_Problem details:_ Every line of the material that mentions the word "grey" should be copied out.

_Records for this exercise:_
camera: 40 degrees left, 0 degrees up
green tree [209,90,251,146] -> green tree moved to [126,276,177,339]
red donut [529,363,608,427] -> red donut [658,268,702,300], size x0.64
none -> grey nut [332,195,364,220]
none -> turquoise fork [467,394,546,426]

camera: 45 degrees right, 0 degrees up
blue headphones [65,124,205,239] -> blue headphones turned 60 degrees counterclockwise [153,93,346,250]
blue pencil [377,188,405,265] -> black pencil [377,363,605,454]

--

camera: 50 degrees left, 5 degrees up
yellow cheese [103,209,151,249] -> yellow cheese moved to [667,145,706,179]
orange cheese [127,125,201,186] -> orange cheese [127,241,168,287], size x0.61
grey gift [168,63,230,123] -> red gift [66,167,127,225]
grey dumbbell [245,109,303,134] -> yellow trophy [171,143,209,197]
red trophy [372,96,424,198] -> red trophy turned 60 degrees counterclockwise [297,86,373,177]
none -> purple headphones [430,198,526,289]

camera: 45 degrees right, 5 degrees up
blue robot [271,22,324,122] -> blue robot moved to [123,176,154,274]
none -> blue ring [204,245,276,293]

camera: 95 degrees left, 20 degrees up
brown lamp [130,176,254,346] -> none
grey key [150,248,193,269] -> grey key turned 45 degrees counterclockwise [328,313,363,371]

* * *

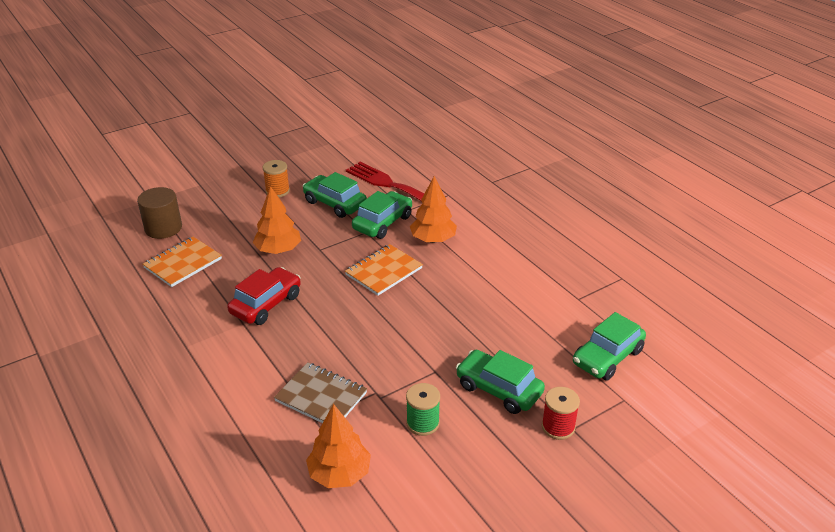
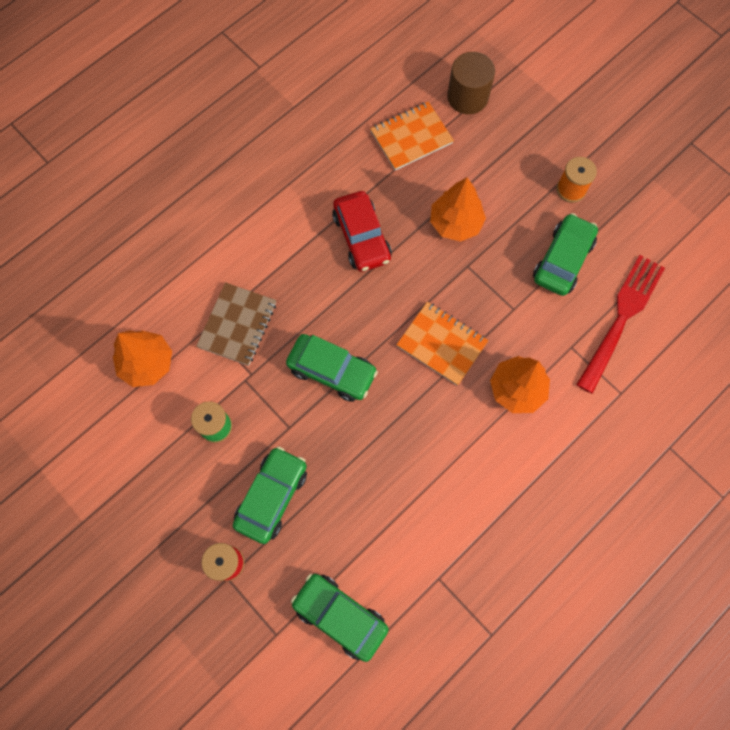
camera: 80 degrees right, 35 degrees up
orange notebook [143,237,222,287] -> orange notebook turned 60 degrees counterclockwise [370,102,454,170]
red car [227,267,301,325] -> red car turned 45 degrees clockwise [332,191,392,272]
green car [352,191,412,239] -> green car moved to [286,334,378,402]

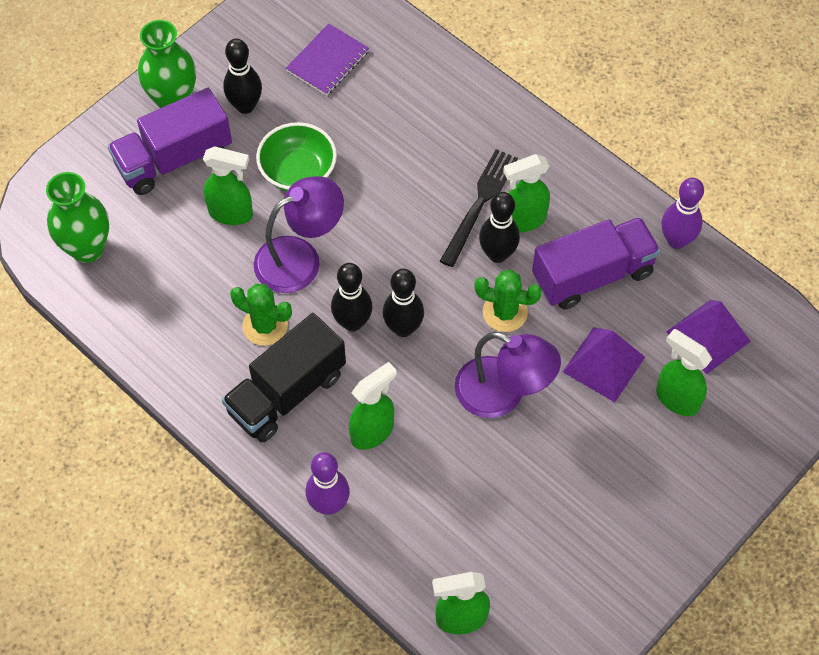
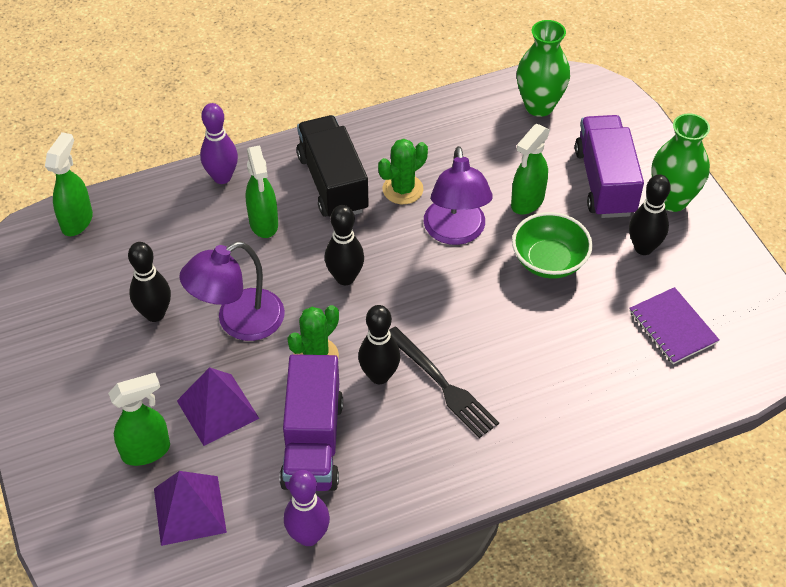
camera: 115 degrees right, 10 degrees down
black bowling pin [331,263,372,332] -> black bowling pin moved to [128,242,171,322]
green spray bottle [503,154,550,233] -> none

_Exercise output:_
none -> grey nut [332,195,364,220]
grey gift [168,63,230,123] -> red gift [66,167,127,225]
grey dumbbell [245,109,303,134] -> yellow trophy [171,143,209,197]
grey key [150,248,193,269] -> grey key turned 45 degrees counterclockwise [328,313,363,371]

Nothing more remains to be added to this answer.